TASK PROMPT
Every entry that follows must be written out exactly, apart from its pictures.

DATASET
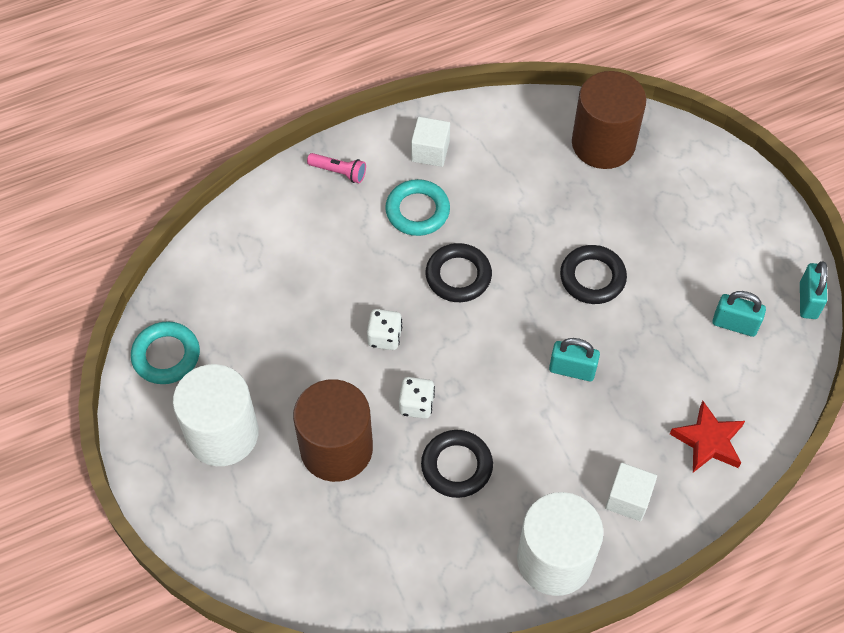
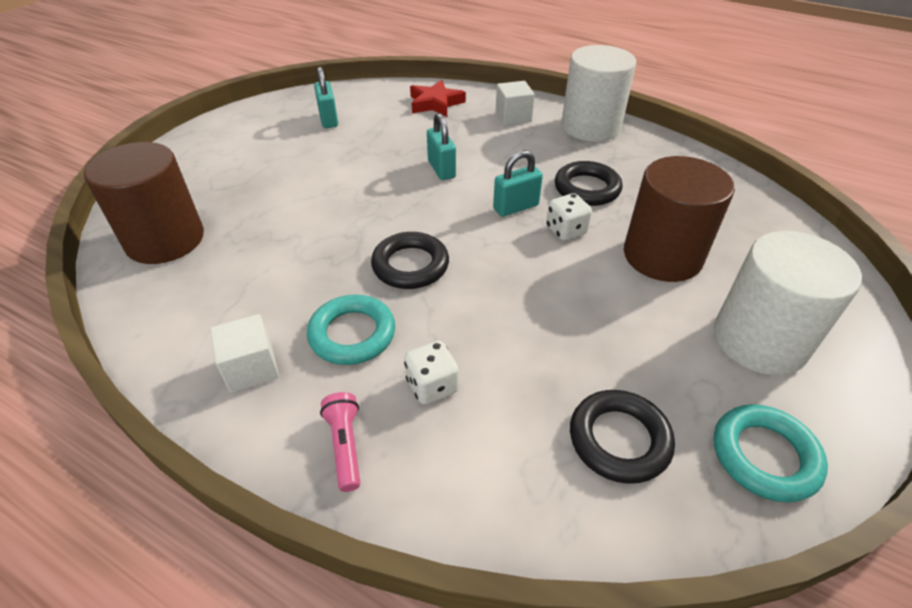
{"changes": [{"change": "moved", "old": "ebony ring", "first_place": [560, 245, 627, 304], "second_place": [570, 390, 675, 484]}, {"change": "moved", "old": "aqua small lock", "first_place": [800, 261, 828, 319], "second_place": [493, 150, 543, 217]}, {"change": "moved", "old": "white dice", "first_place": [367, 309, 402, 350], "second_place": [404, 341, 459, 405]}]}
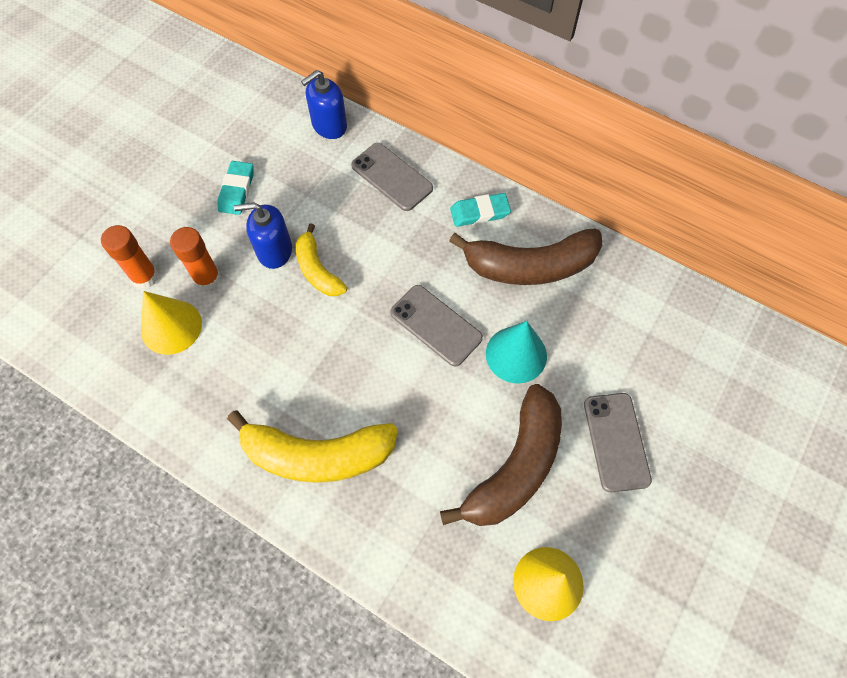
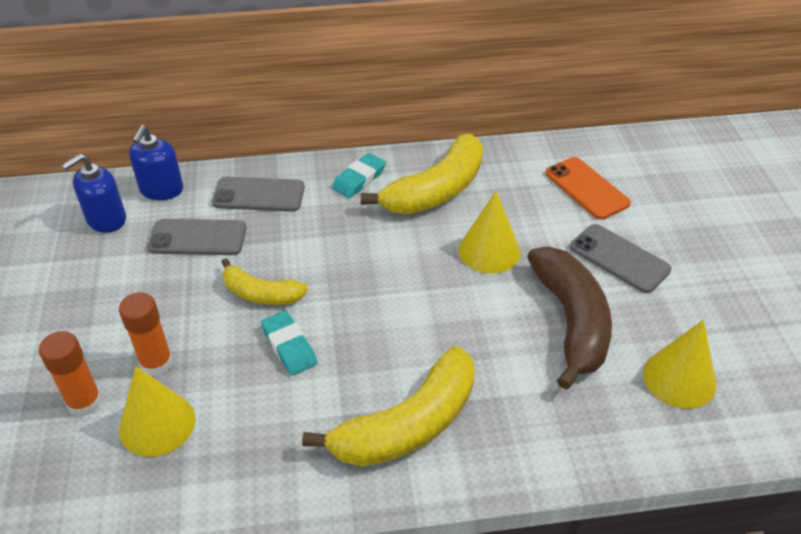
{"changes": [{"change": "moved", "old": "aqua eraser", "first_place": [217, 161, 254, 215], "second_place": [261, 311, 317, 376]}, {"change": "moved", "old": "blue pump bottle", "first_place": [234, 202, 292, 269], "second_place": [62, 154, 126, 233]}, {"change": "recoloured", "old": "dark brown toy banana", "new": "yellow toy banana", "first_place": [449, 229, 603, 285], "second_place": [361, 134, 483, 214]}, {"change": "moved", "old": "ash-grey smartphone", "first_place": [390, 285, 483, 367], "second_place": [148, 219, 246, 255]}, {"change": "recoloured", "old": "aqua solid cone", "new": "yellow solid cone", "first_place": [486, 321, 547, 384], "second_place": [459, 191, 521, 273]}, {"change": "added", "new": "orange smartphone", "second_place": [545, 157, 631, 220]}]}
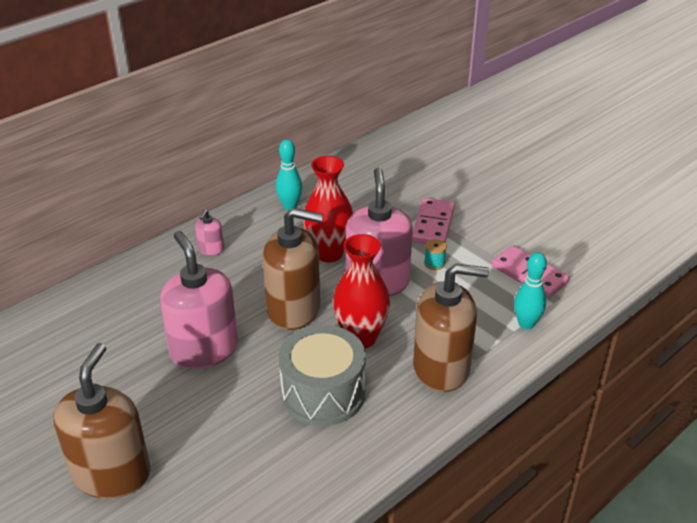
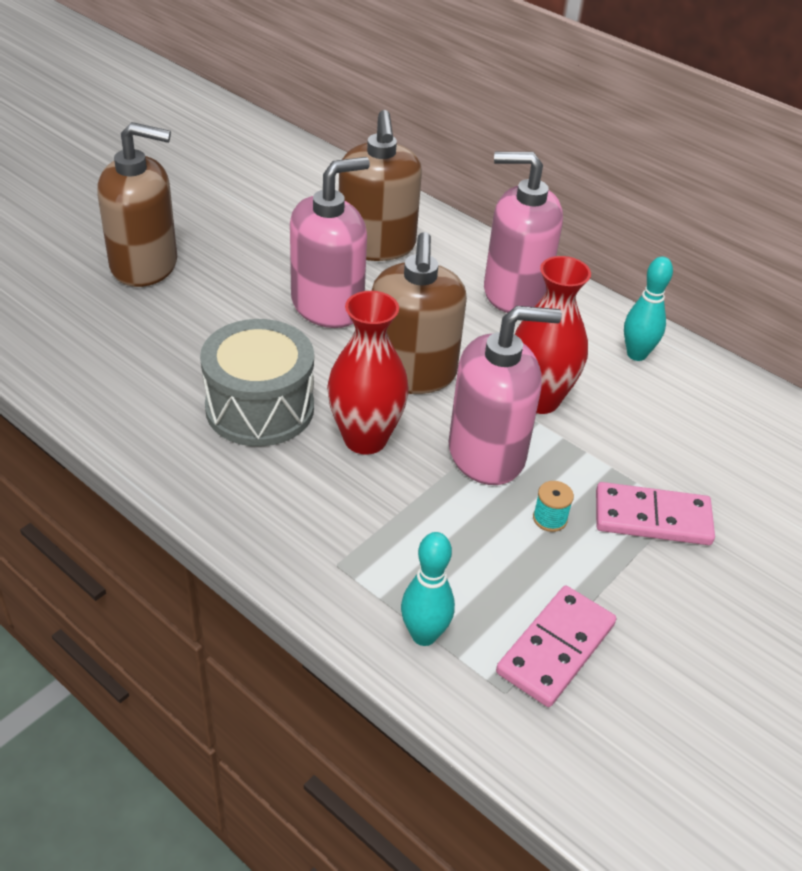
{"changes": [{"change": "resized", "old": "rosy pump bottle", "first_place": [195, 209, 224, 256], "second_place": [484, 152, 563, 313], "factor": 2.27}, {"change": "moved", "old": "dark brown pump bottle", "first_place": [413, 263, 489, 392], "second_place": [339, 110, 422, 261]}]}
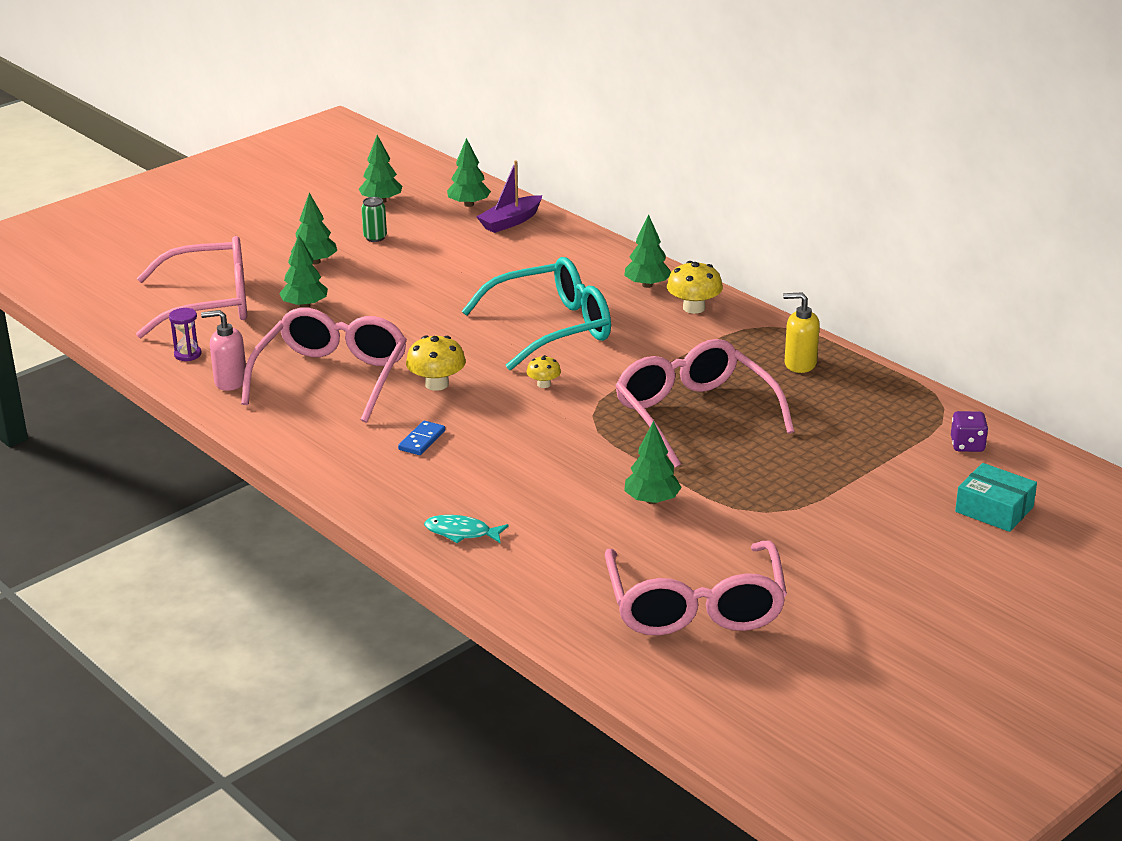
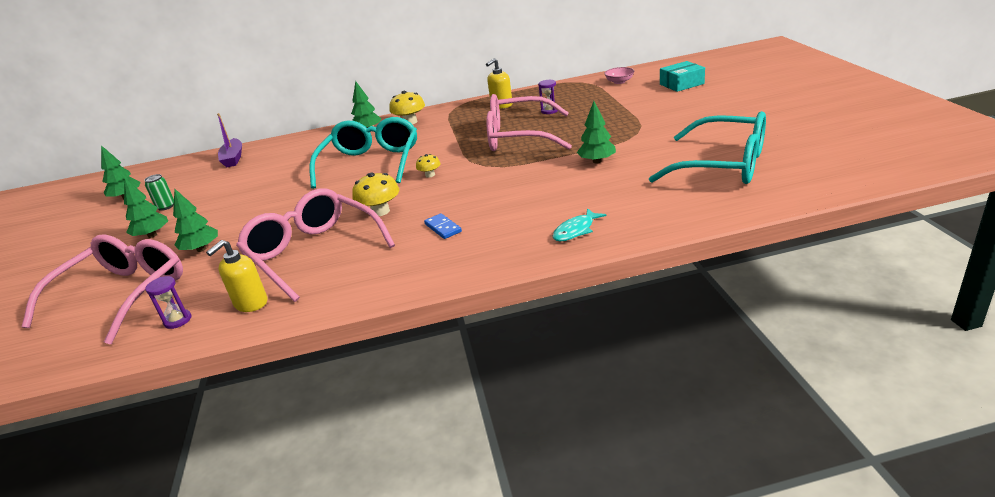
{"changes": [{"change": "removed", "old": "leaf-green tree", "first_place": [447, 138, 491, 207]}, {"change": "recoloured", "old": "rosy pump bottle", "new": "yellow pump bottle", "first_place": [201, 310, 246, 391], "second_place": [206, 240, 267, 312]}, {"change": "replaced", "old": "royal purple dice", "new": "rosy deep dish", "first_place": [951, 411, 988, 452], "second_place": [604, 67, 634, 84]}, {"change": "recoloured", "old": "rosy glasses", "new": "aqua glasses", "first_place": [605, 540, 787, 636], "second_place": [649, 111, 766, 184]}, {"change": "added", "new": "royal purple sand timer", "second_place": [538, 79, 557, 114]}]}
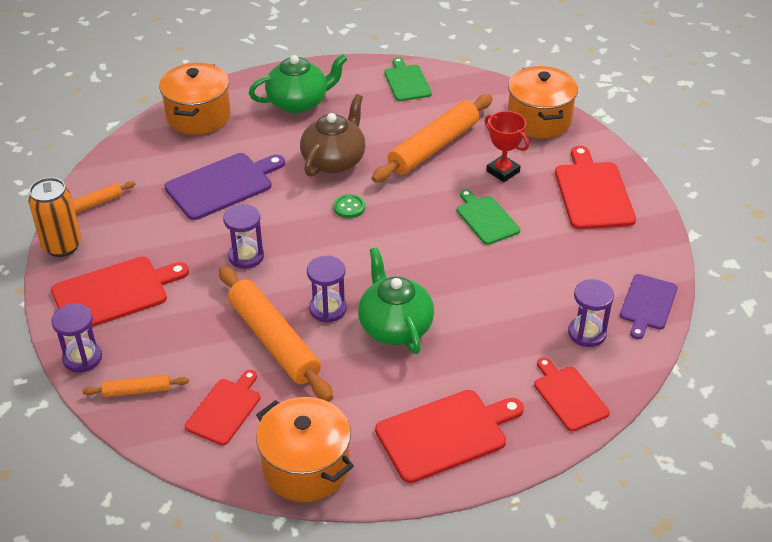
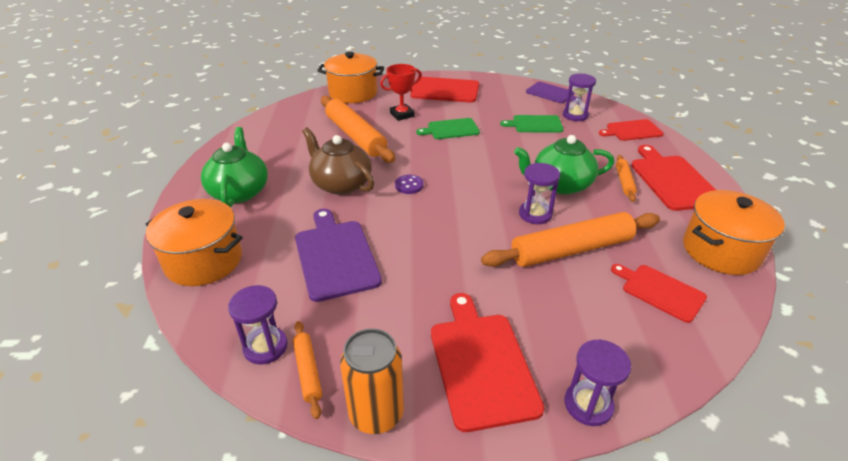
{"changes": [{"change": "moved", "old": "leaf-green bread board", "first_place": [384, 57, 432, 101], "second_place": [500, 115, 563, 133]}, {"change": "recoloured", "old": "leaf-green button", "new": "royal purple button", "first_place": [333, 194, 365, 218], "second_place": [395, 175, 424, 194]}, {"change": "moved", "old": "royal purple sand timer", "first_place": [223, 204, 264, 269], "second_place": [228, 285, 288, 365]}, {"change": "moved", "old": "orange pastry roller", "first_place": [83, 375, 189, 397], "second_place": [616, 155, 637, 202]}]}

YOUR RESPONSE
{"changes": [{"change": "moved", "old": "ebony ring", "first_place": [560, 245, 627, 304], "second_place": [570, 390, 675, 484]}, {"change": "moved", "old": "aqua small lock", "first_place": [800, 261, 828, 319], "second_place": [493, 150, 543, 217]}, {"change": "moved", "old": "white dice", "first_place": [367, 309, 402, 350], "second_place": [404, 341, 459, 405]}]}
{"changes": [{"change": "moved", "old": "aqua eraser", "first_place": [217, 161, 254, 215], "second_place": [261, 311, 317, 376]}, {"change": "moved", "old": "blue pump bottle", "first_place": [234, 202, 292, 269], "second_place": [62, 154, 126, 233]}, {"change": "recoloured", "old": "dark brown toy banana", "new": "yellow toy banana", "first_place": [449, 229, 603, 285], "second_place": [361, 134, 483, 214]}, {"change": "moved", "old": "ash-grey smartphone", "first_place": [390, 285, 483, 367], "second_place": [148, 219, 246, 255]}, {"change": "recoloured", "old": "aqua solid cone", "new": "yellow solid cone", "first_place": [486, 321, 547, 384], "second_place": [459, 191, 521, 273]}, {"change": "added", "new": "orange smartphone", "second_place": [545, 157, 631, 220]}]}
{"changes": [{"change": "resized", "old": "rosy pump bottle", "first_place": [195, 209, 224, 256], "second_place": [484, 152, 563, 313], "factor": 2.27}, {"change": "moved", "old": "dark brown pump bottle", "first_place": [413, 263, 489, 392], "second_place": [339, 110, 422, 261]}]}
{"changes": [{"change": "removed", "old": "leaf-green tree", "first_place": [447, 138, 491, 207]}, {"change": "recoloured", "old": "rosy pump bottle", "new": "yellow pump bottle", "first_place": [201, 310, 246, 391], "second_place": [206, 240, 267, 312]}, {"change": "replaced", "old": "royal purple dice", "new": "rosy deep dish", "first_place": [951, 411, 988, 452], "second_place": [604, 67, 634, 84]}, {"change": "recoloured", "old": "rosy glasses", "new": "aqua glasses", "first_place": [605, 540, 787, 636], "second_place": [649, 111, 766, 184]}, {"change": "added", "new": "royal purple sand timer", "second_place": [538, 79, 557, 114]}]}
{"changes": [{"change": "moved", "old": "leaf-green bread board", "first_place": [384, 57, 432, 101], "second_place": [500, 115, 563, 133]}, {"change": "recoloured", "old": "leaf-green button", "new": "royal purple button", "first_place": [333, 194, 365, 218], "second_place": [395, 175, 424, 194]}, {"change": "moved", "old": "royal purple sand timer", "first_place": [223, 204, 264, 269], "second_place": [228, 285, 288, 365]}, {"change": "moved", "old": "orange pastry roller", "first_place": [83, 375, 189, 397], "second_place": [616, 155, 637, 202]}]}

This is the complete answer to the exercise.